# Task details
What is the number of lines in the data that include the string "degrees"? Give it by itself.

Information given Start Marker

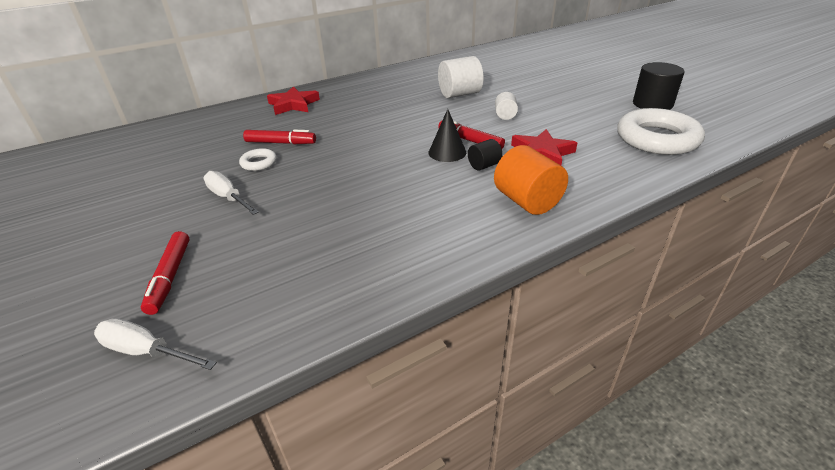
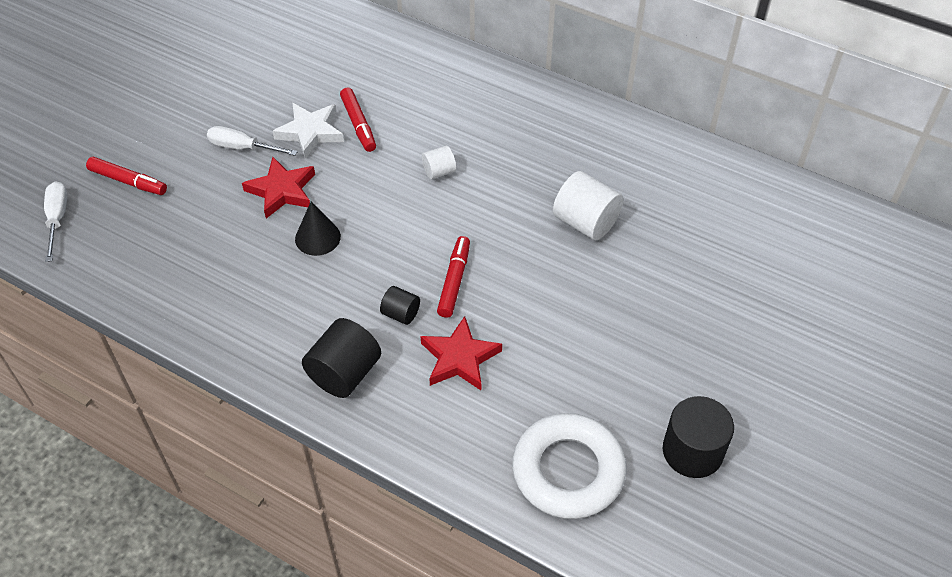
camera: 60 degrees right, 15 degrees up
(170, 277) = (128, 181): red marker -> red marker turned 120 degrees counterclockwise
(228, 197) = (242, 148): white screwdriver -> white screwdriver turned 90 degrees counterclockwise
(259, 163) = (310, 132): white ring -> white star
(293, 104) = (454, 82): red star -> red star (282, 191)
(447, 152) = (414, 271): black cone -> black cone (317, 237)
(505, 115) = (546, 292): white cylinder -> white cylinder (439, 172)
(527, 201) = (344, 373): orange cylinder -> black cylinder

Information given End Marker

# Output for this exercise
3